Material for this task:
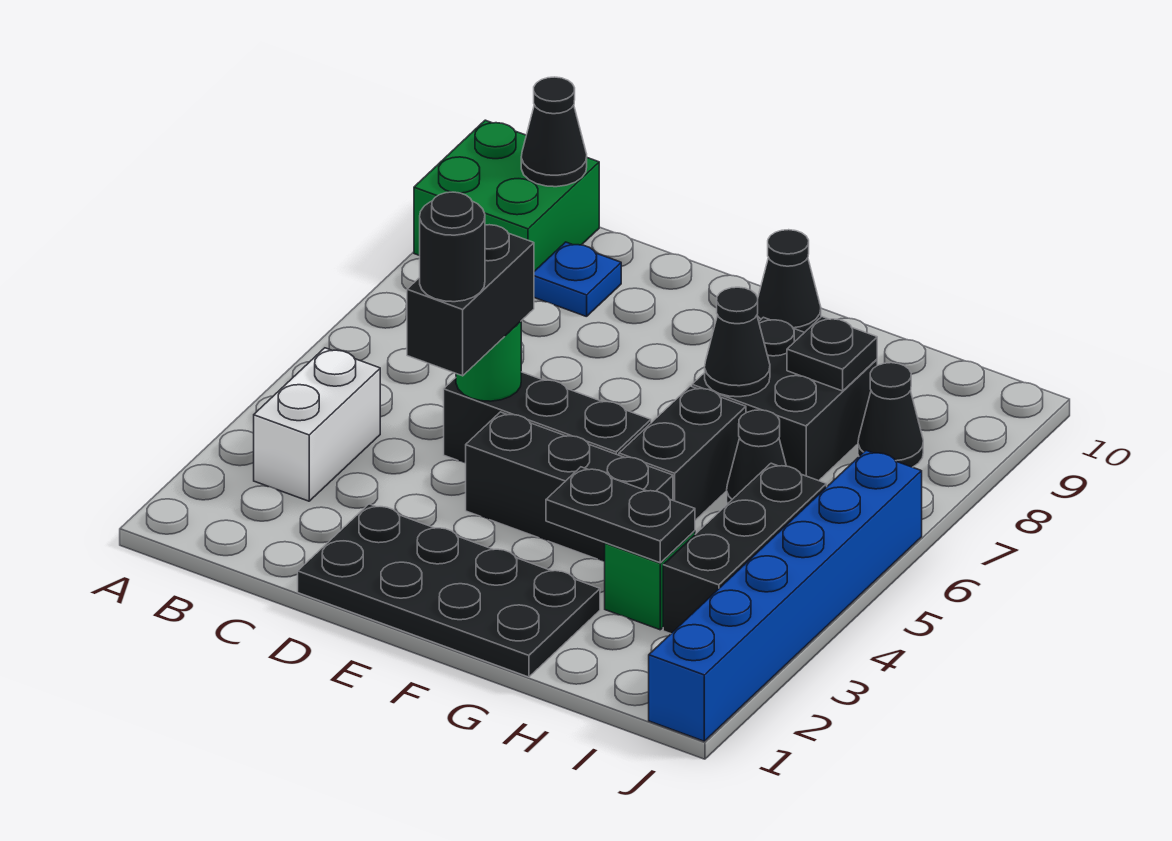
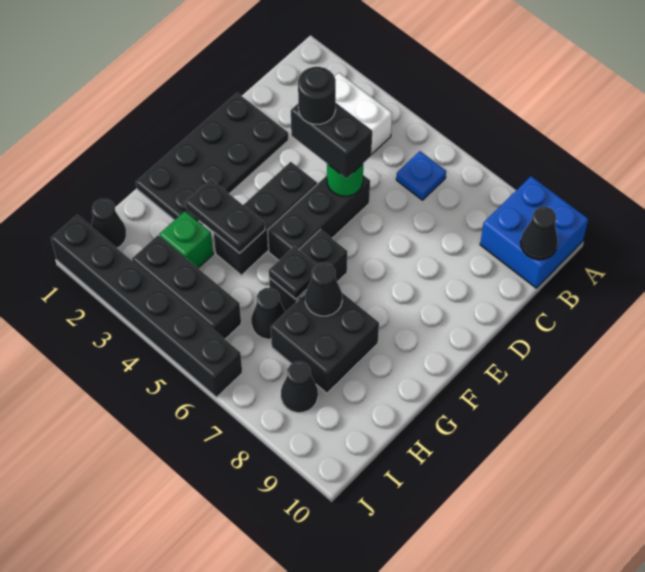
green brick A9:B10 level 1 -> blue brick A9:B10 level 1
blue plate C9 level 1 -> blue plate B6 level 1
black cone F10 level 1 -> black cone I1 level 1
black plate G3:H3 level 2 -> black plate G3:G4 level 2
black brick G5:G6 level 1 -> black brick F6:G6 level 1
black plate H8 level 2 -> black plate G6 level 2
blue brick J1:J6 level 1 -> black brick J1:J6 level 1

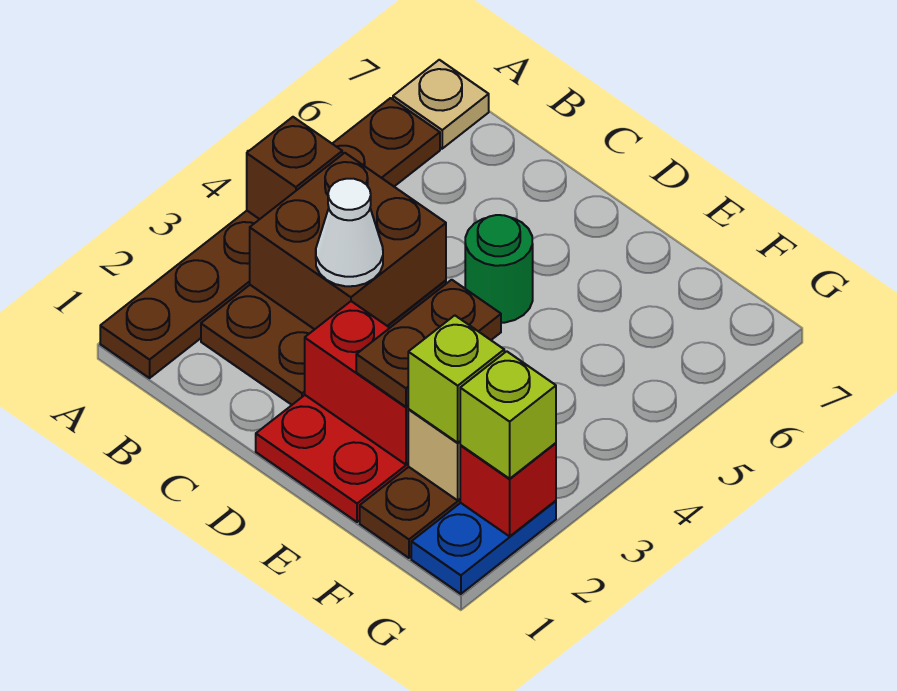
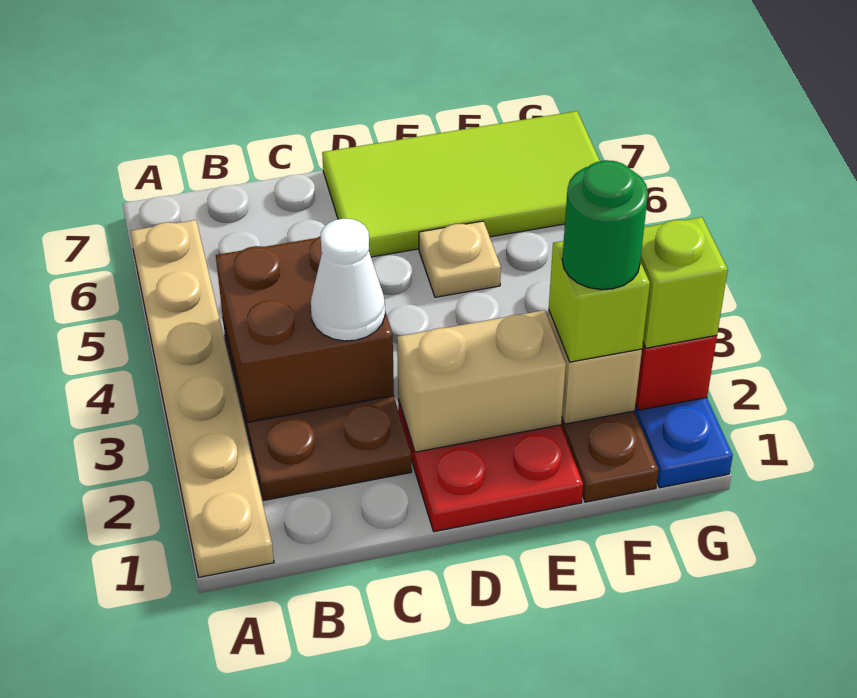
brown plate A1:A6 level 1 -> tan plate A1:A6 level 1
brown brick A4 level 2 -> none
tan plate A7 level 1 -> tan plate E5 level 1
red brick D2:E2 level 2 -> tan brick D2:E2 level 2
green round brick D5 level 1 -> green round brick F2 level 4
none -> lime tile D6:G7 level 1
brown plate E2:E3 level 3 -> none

==

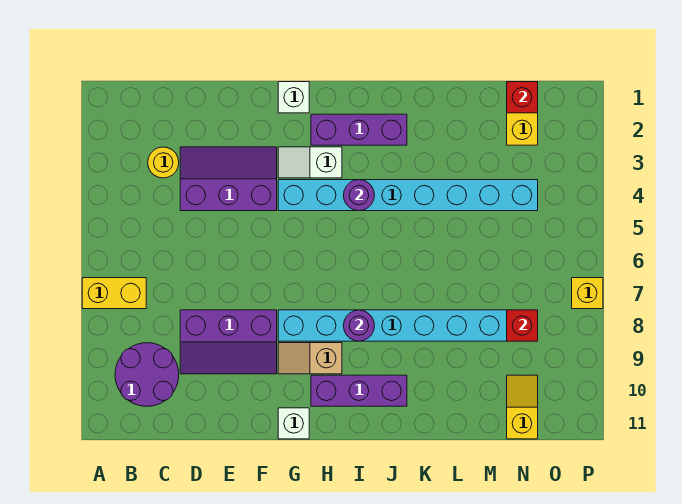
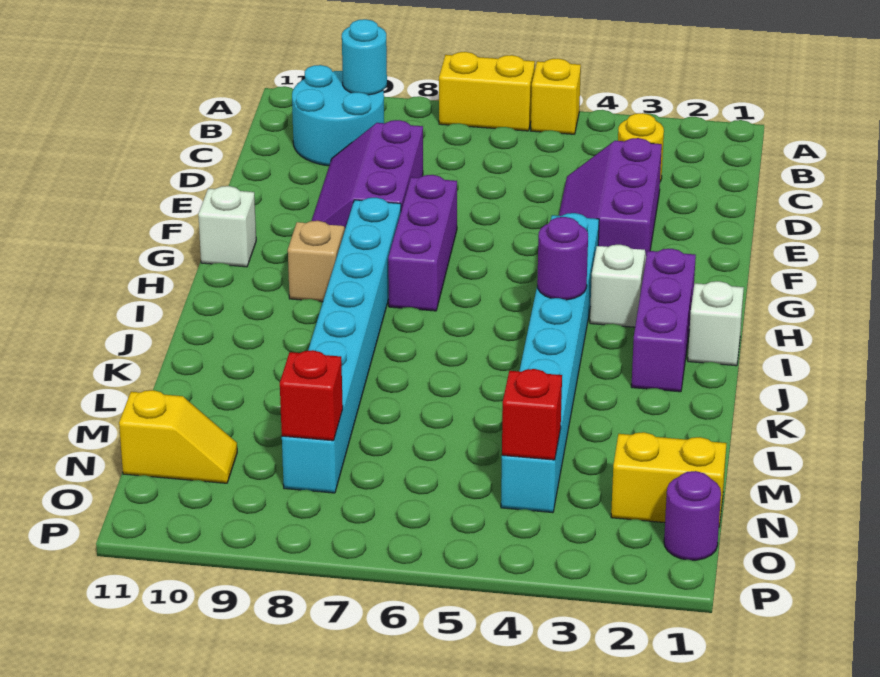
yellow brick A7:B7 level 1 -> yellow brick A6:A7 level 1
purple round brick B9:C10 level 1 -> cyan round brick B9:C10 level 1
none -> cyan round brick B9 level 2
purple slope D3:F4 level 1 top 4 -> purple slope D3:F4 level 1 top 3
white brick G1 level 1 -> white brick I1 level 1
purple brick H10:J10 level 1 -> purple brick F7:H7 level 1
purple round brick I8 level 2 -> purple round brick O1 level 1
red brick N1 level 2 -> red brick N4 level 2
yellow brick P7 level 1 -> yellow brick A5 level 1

Task to carry out:
Please reproduce the lines from the line with "tan plate A7 level 1 -> tan plate E5 level 1" to the line with "brown plate E2:E3 level 3 -> none", both ends included, exactly as they appear above.

Task response:
tan plate A7 level 1 -> tan plate E5 level 1
red brick D2:E2 level 2 -> tan brick D2:E2 level 2
green round brick D5 level 1 -> green round brick F2 level 4
none -> lime tile D6:G7 level 1
brown plate E2:E3 level 3 -> none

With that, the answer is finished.